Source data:
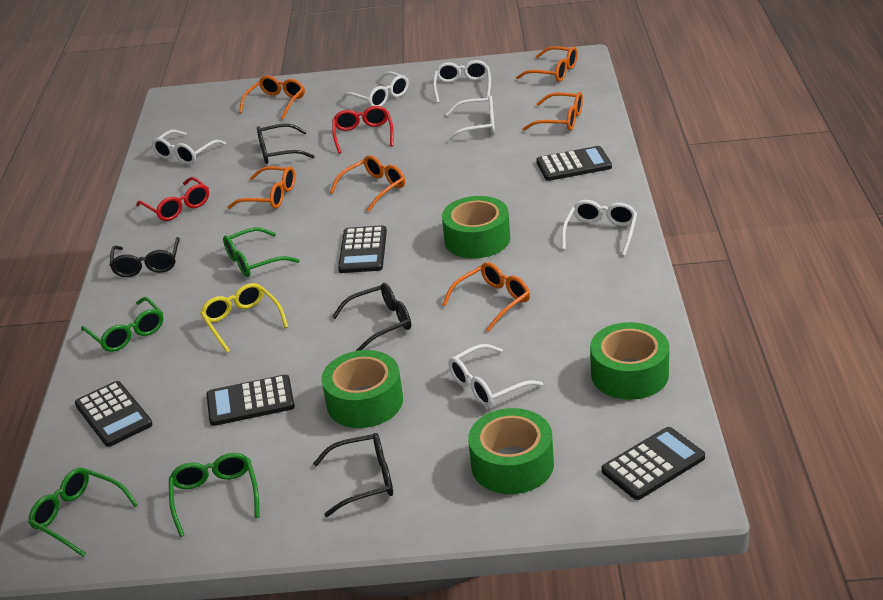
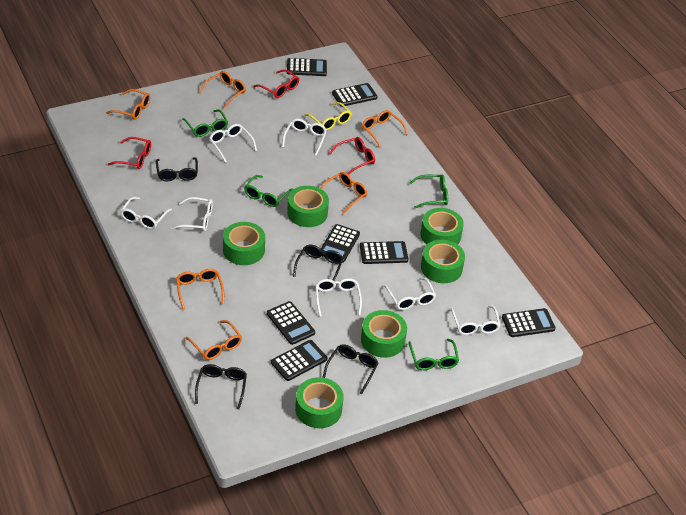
black calculator: 5 -> 7
green tape: 4 -> 6
red glasses: 2 -> 3
white glasses: 6 -> 7

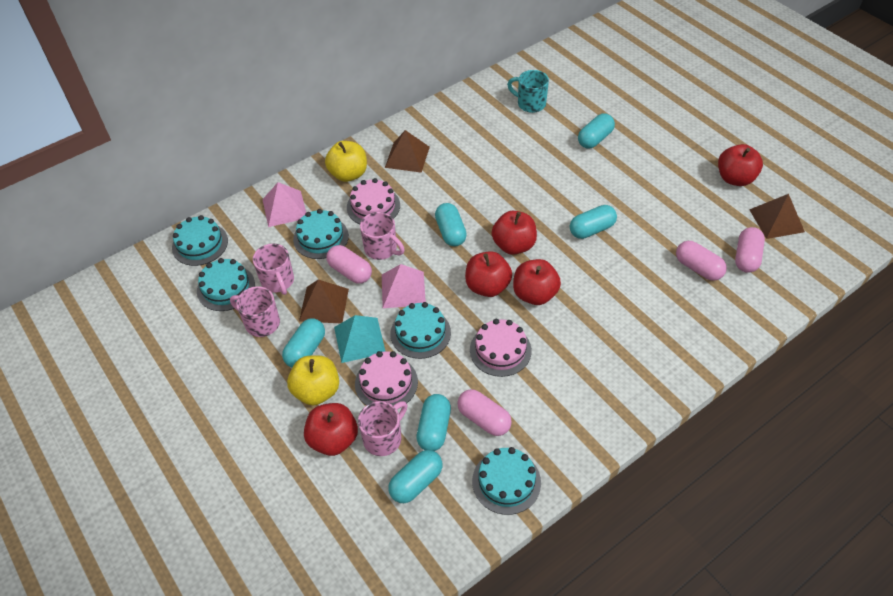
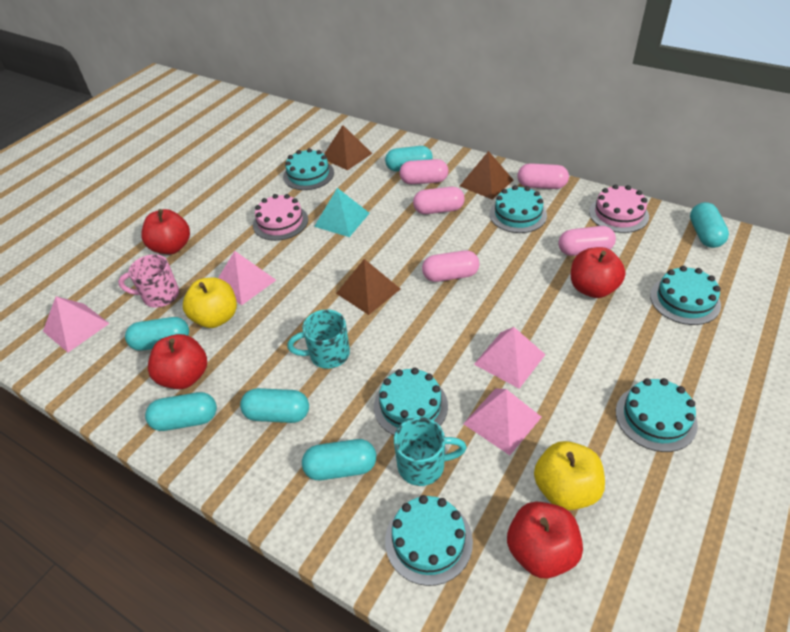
pink cake: 3 -> 2
pink capsule: 4 -> 5
pink mug: 4 -> 1
pink pyramid: 2 -> 4
red apple: 5 -> 4
turquoise cake: 5 -> 6
turquoise mug: 1 -> 2

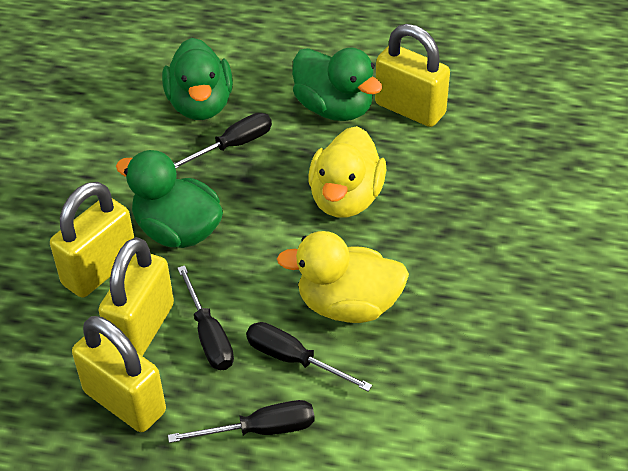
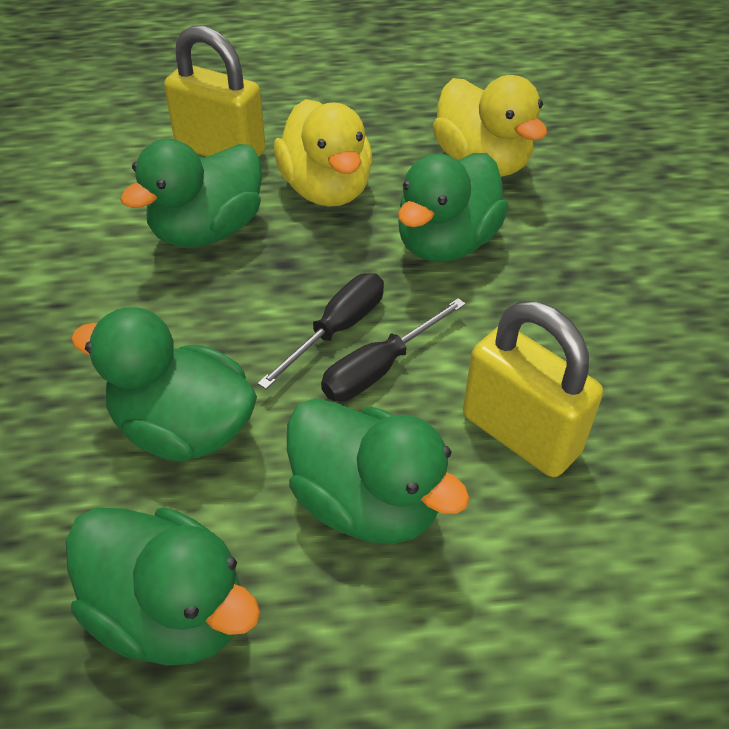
black screwdriver: 4 -> 2
green duck: 3 -> 5
yellow padlock: 4 -> 2

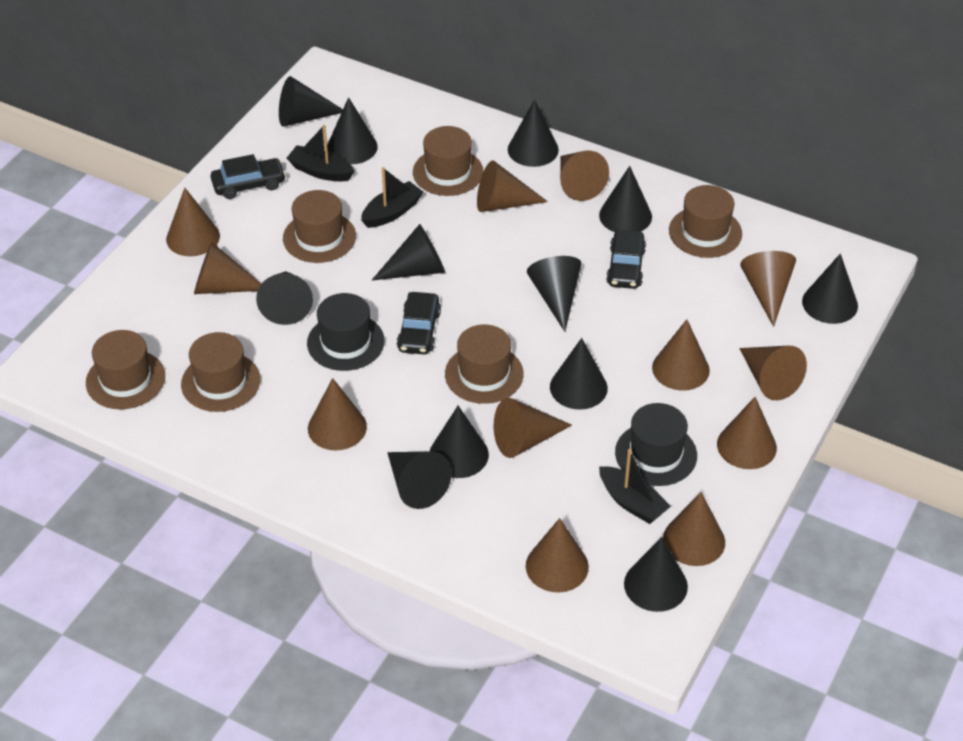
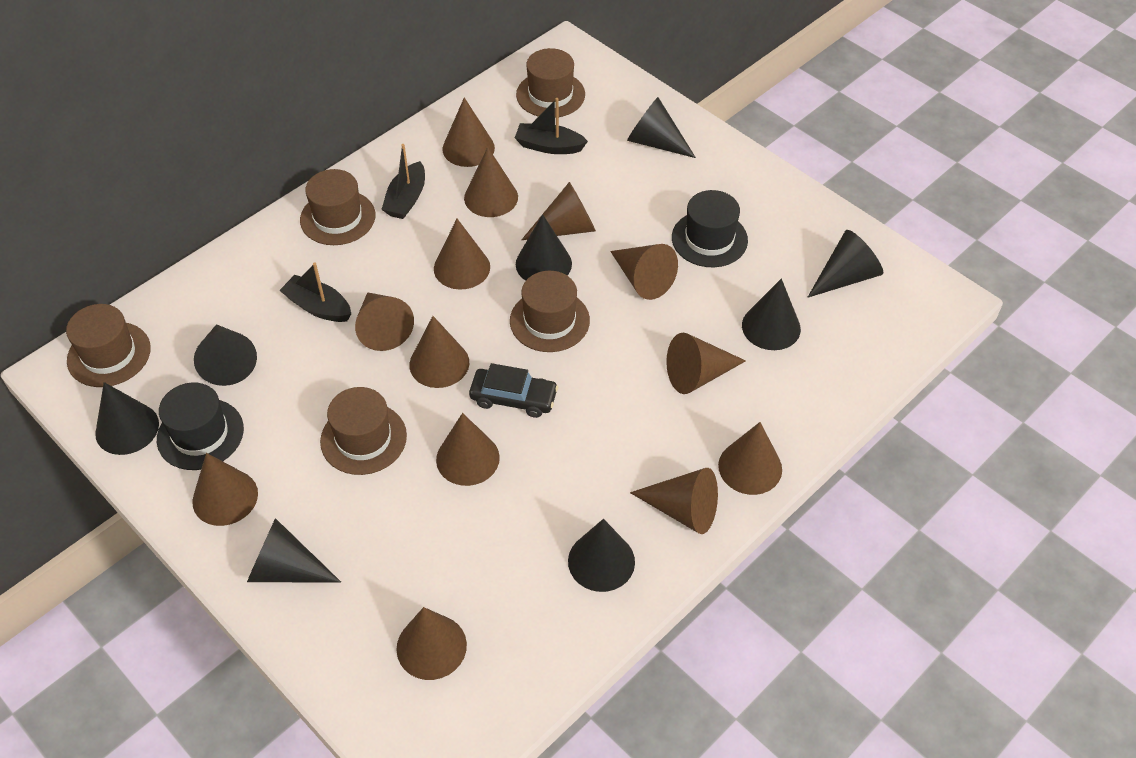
black car: 3 -> 1
black cone: 12 -> 8
brown cone: 12 -> 13
brown hat: 6 -> 5

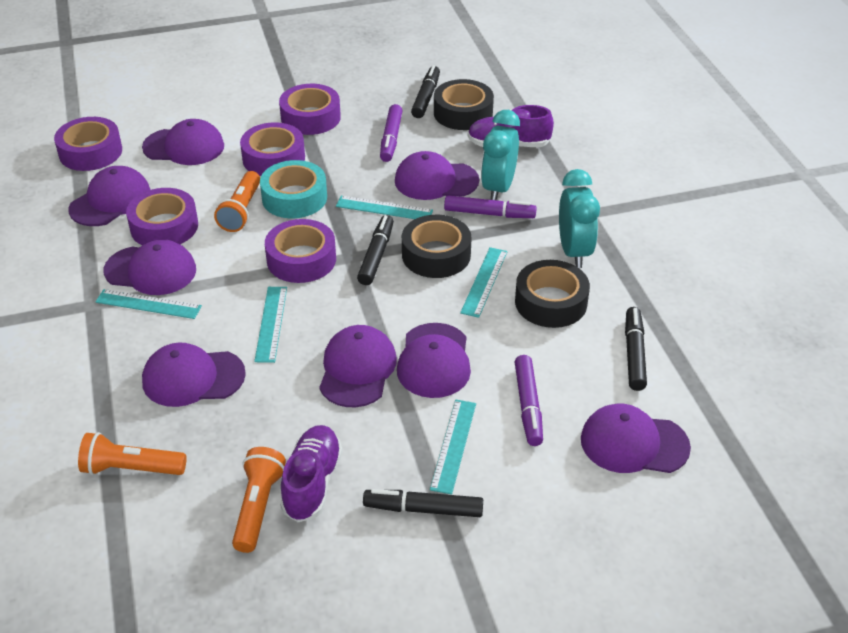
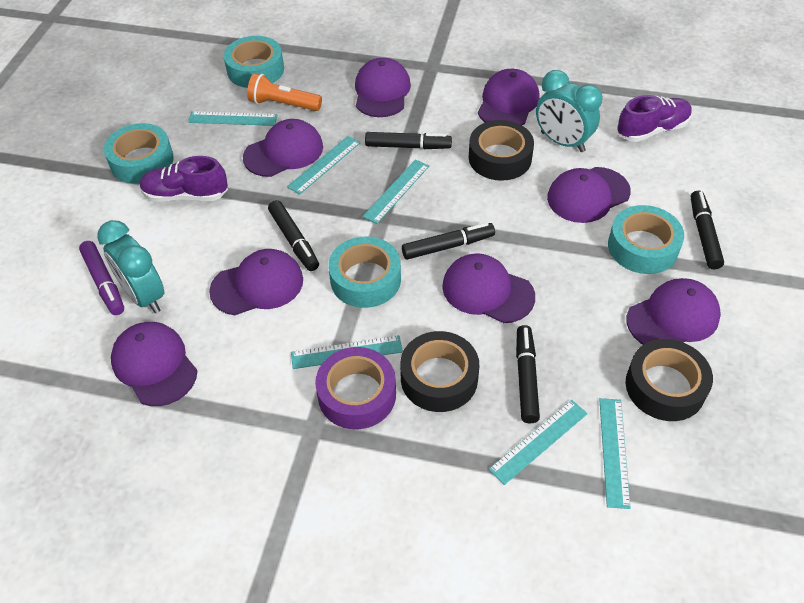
black marker: 4 -> 5
orange flashlight: 3 -> 1
purple marker: 3 -> 1
purple tape: 5 -> 1
turquoise ruler: 5 -> 6
turquoise tape: 1 -> 4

_PROBLEM STATEMENT:_ When you come to the line containing "white glasses: 6 -> 7" in the records above, repeat that line and all lines after it exactly, but not the pictures.

_ANSWER BELOW:_
white glasses: 6 -> 7

pink cake: 3 -> 2
pink capsule: 4 -> 5
pink mug: 4 -> 1
pink pyramid: 2 -> 4
red apple: 5 -> 4
turquoise cake: 5 -> 6
turquoise mug: 1 -> 2

black screwdriver: 4 -> 2
green duck: 3 -> 5
yellow padlock: 4 -> 2

black car: 3 -> 1
black cone: 12 -> 8
brown cone: 12 -> 13
brown hat: 6 -> 5

black marker: 4 -> 5
orange flashlight: 3 -> 1
purple marker: 3 -> 1
purple tape: 5 -> 1
turquoise ruler: 5 -> 6
turquoise tape: 1 -> 4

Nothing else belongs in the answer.